§ **Exercise details**
The answer must be a single number: the count of lines in the listing that hold the string "headphones".

§ **Material for this task**

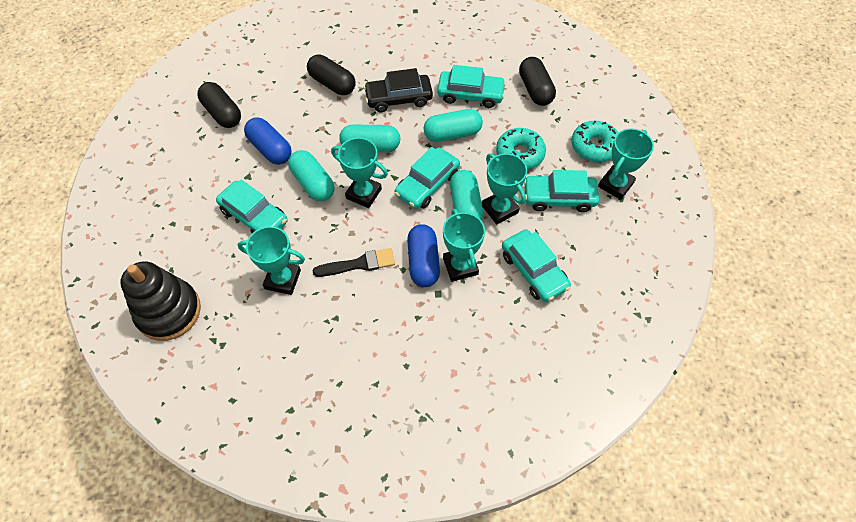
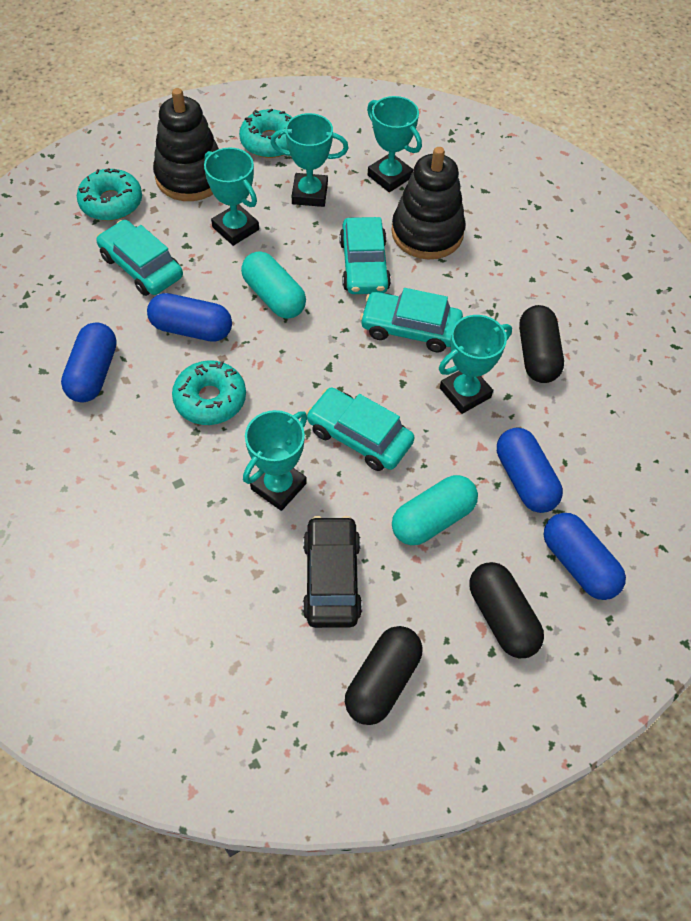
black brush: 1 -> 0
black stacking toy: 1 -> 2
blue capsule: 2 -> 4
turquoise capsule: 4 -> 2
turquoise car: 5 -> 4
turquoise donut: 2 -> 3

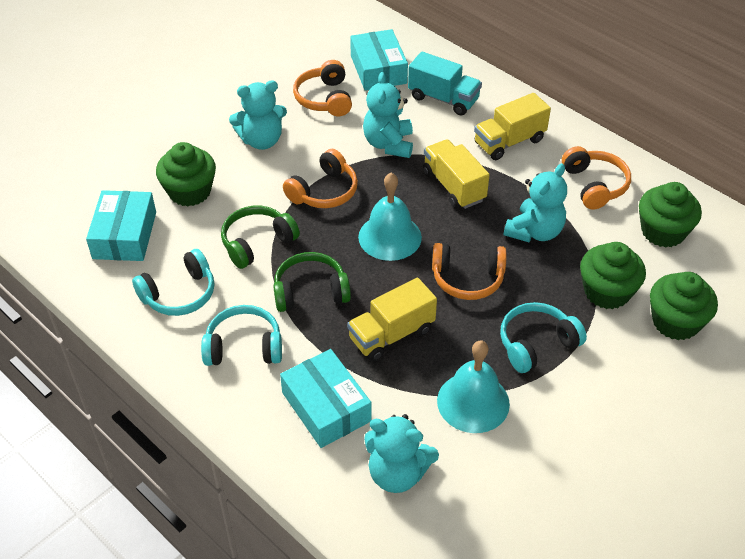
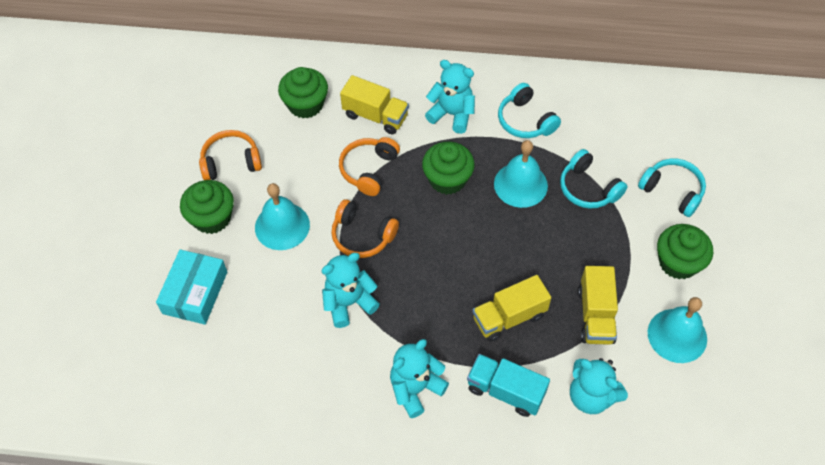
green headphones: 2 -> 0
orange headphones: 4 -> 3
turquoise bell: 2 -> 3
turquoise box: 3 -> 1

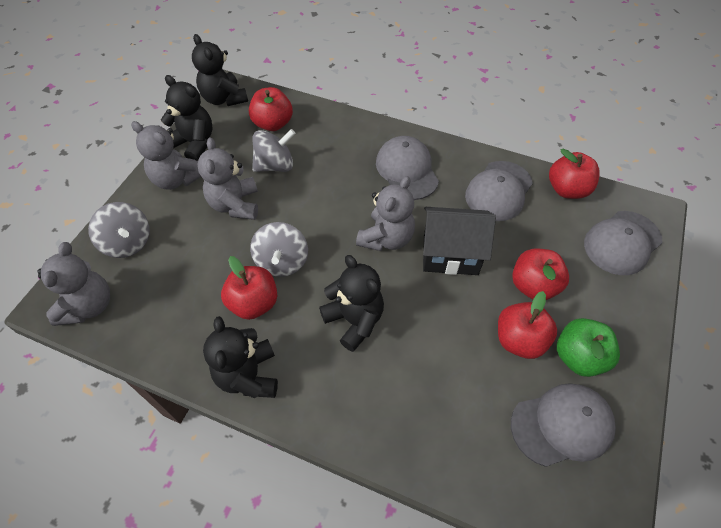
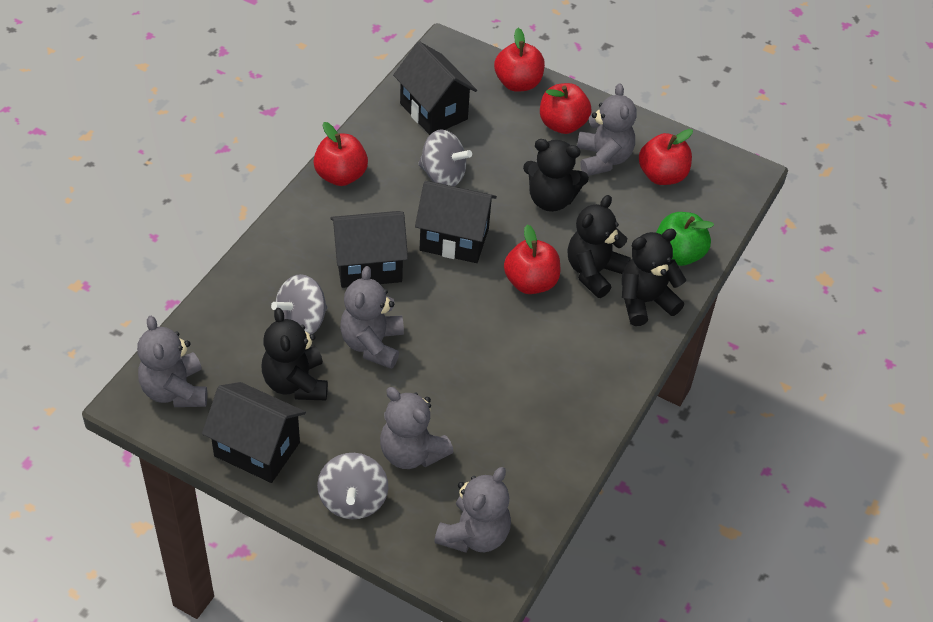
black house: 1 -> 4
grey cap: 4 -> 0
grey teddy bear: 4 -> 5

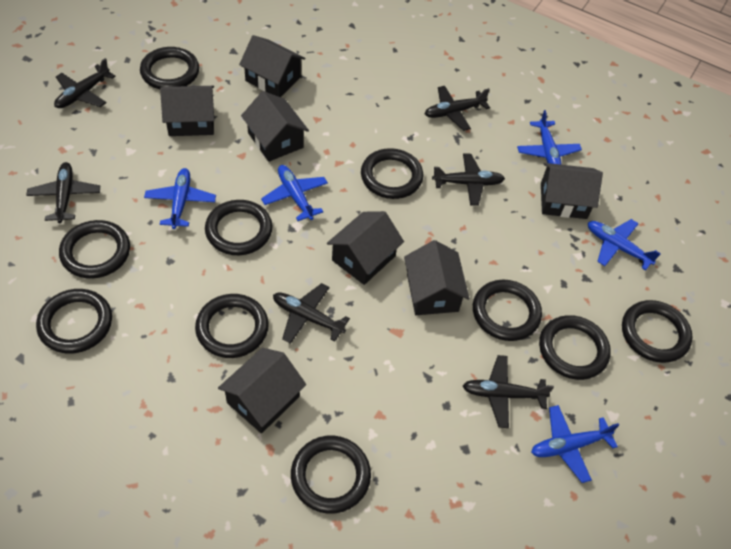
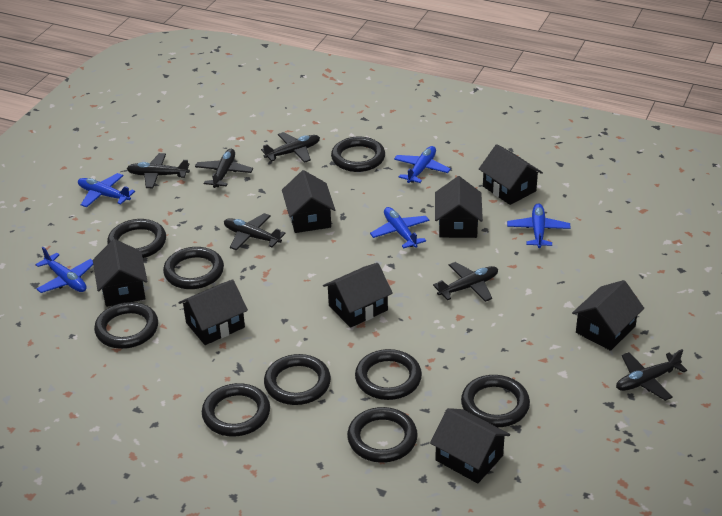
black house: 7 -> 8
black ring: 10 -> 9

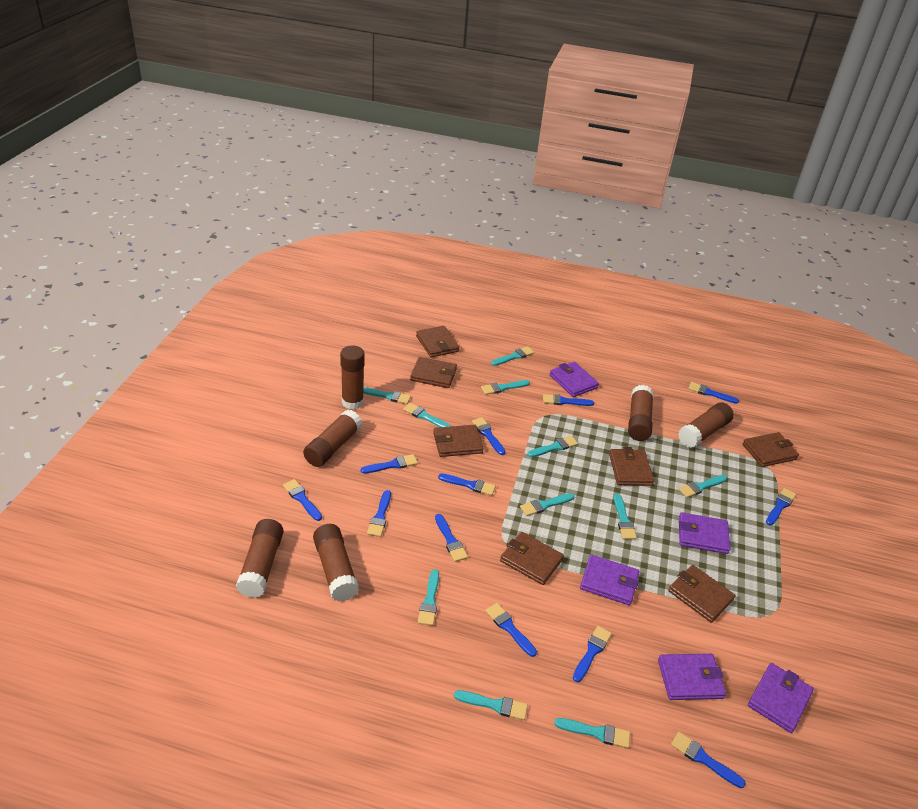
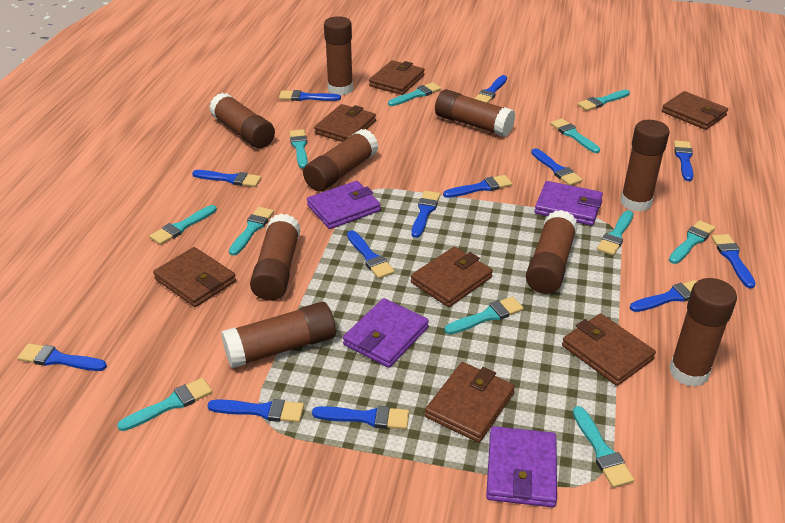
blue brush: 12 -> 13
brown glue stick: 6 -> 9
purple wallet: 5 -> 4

§ **Response box**
2